Assigned task
Below is a listing; repeat exactly the lines from the one containing "delete | fork" to the one containing "(487 388) |", both included.

Listed entries
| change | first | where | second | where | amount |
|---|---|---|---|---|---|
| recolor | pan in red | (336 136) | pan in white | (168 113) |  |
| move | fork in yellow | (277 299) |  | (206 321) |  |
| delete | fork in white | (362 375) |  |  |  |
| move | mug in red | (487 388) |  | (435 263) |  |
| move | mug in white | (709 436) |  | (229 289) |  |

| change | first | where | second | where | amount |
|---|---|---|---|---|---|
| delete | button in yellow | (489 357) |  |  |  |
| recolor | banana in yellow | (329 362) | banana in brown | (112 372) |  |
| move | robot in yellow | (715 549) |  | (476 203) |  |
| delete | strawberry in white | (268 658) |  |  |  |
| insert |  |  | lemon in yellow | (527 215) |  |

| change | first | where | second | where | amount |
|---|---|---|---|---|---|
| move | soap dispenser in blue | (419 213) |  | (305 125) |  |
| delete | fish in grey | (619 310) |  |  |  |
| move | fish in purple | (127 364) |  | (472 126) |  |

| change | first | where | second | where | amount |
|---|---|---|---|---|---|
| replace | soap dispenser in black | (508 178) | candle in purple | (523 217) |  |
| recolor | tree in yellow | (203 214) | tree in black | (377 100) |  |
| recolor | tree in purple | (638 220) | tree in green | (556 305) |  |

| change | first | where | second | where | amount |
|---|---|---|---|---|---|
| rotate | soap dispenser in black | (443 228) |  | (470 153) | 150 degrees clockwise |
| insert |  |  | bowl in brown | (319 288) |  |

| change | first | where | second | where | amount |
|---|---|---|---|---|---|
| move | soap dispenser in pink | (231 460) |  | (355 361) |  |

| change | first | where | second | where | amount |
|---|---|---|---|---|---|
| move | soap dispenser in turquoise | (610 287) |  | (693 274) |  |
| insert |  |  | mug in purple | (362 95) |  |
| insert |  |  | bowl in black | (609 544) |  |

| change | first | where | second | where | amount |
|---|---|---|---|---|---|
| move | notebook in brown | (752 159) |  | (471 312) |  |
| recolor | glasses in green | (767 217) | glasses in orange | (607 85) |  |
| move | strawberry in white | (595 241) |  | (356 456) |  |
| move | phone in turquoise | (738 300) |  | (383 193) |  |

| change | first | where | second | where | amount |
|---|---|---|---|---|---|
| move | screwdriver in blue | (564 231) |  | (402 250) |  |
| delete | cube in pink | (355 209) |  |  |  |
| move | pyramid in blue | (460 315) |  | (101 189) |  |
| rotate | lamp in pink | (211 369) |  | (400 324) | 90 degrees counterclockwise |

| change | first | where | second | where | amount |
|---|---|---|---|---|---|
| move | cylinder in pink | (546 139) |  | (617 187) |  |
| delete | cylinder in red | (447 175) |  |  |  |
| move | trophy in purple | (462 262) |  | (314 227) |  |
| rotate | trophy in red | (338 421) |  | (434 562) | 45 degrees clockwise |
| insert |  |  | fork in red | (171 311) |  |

Written response
| delete | fork in white | (362 375) |  |  |  |
| move | mug in red | (487 388) |  | (435 263) |  |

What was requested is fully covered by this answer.